- **YOUR ASSIGNMENT**: Write out, exactly and in full, the records given below, but not their pictures.
++++++
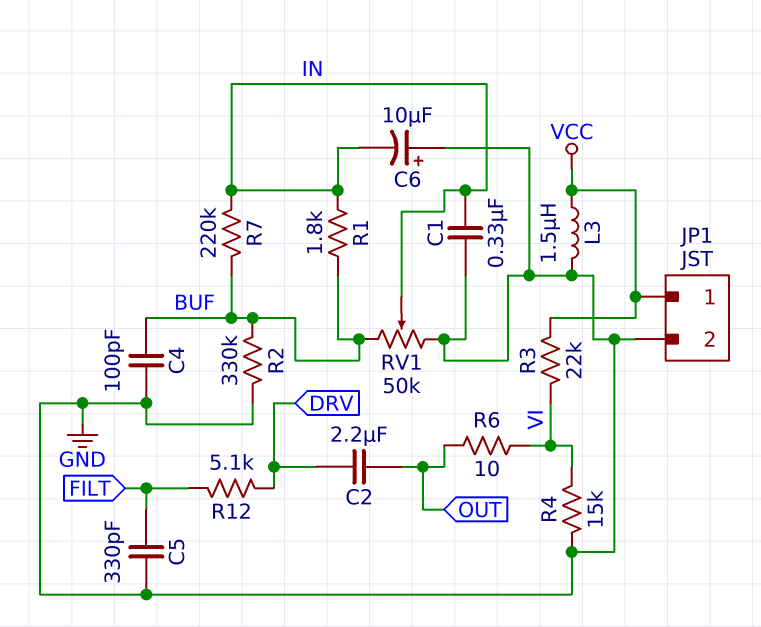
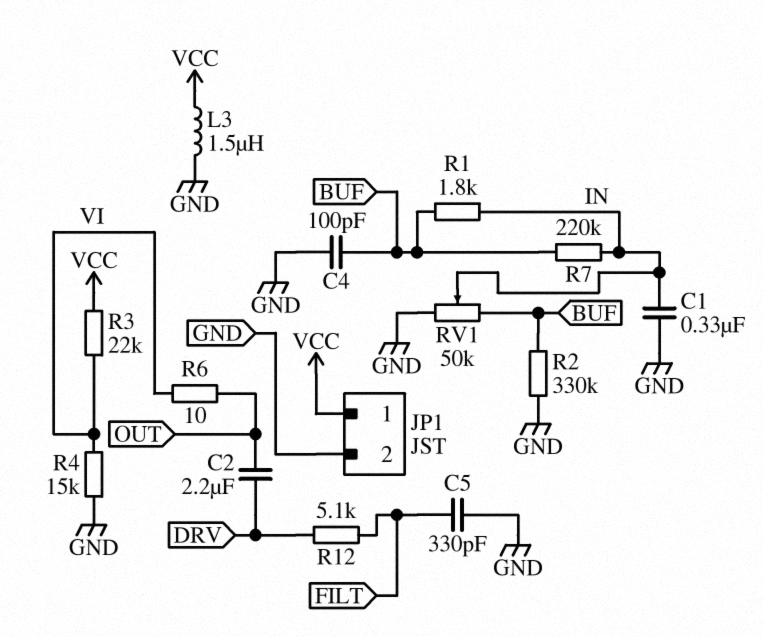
C6: 10uF (plus GND, minus IN) -> none

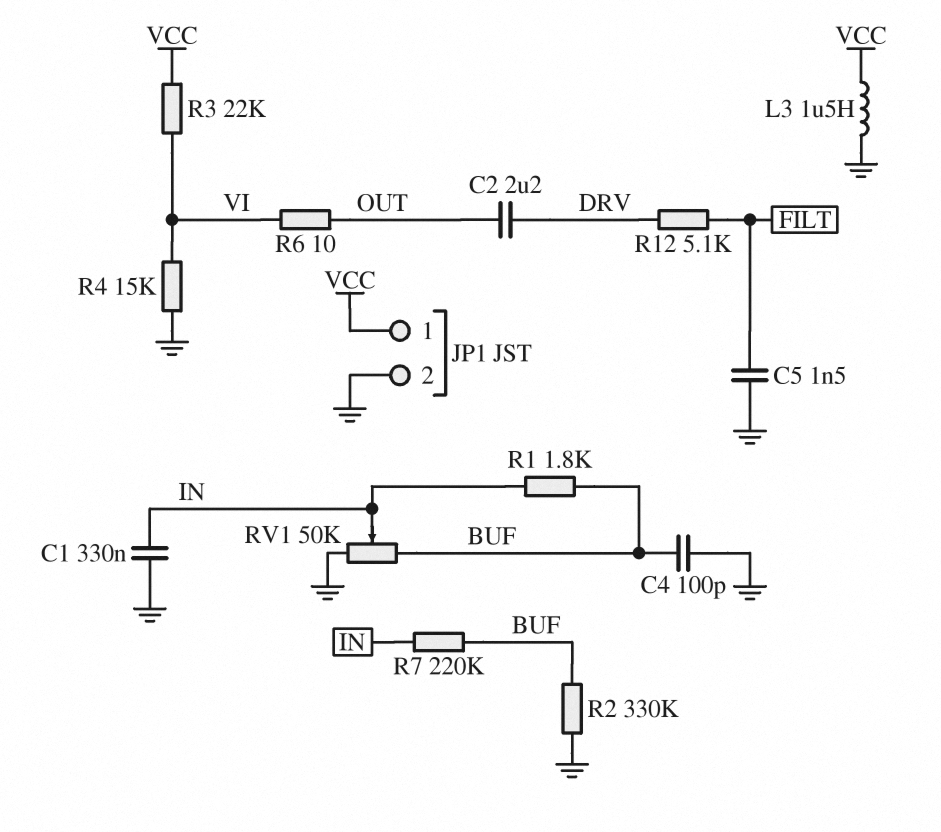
C5: 330pF (FILT, GND) -> 1.5nF (FILT, GND)

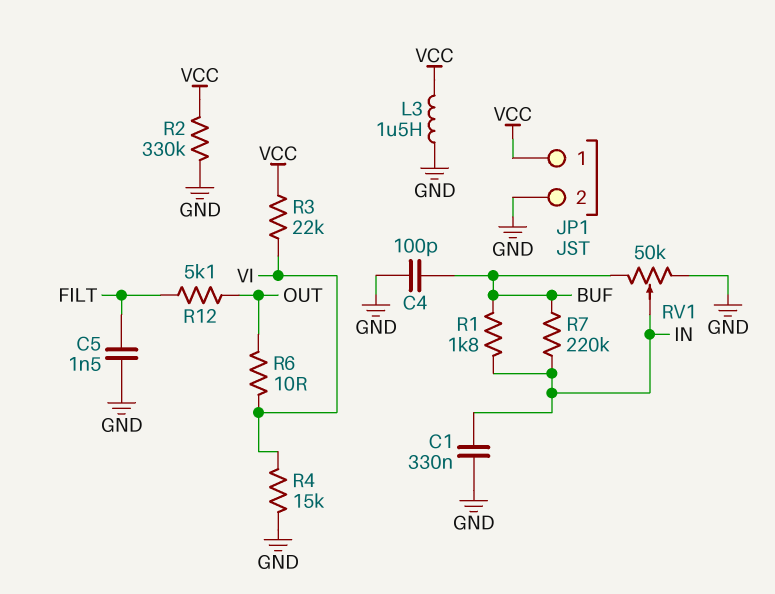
C2: 2.2uF (DRV, OUT) -> none
R2: 330k (BUF, GND) -> 330k (GND, VCC)
R12: 5.1k (DRV, FILT) -> 5.1k (FILT, OUT)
++++++
- **RESPONSE TO THIS EXERCISE**:
C6: 10uF (plus GND, minus IN) -> none

C5: 330pF (FILT, GND) -> 1.5nF (FILT, GND)

C2: 2.2uF (DRV, OUT) -> none
R2: 330k (BUF, GND) -> 330k (GND, VCC)
R12: 5.1k (DRV, FILT) -> 5.1k (FILT, OUT)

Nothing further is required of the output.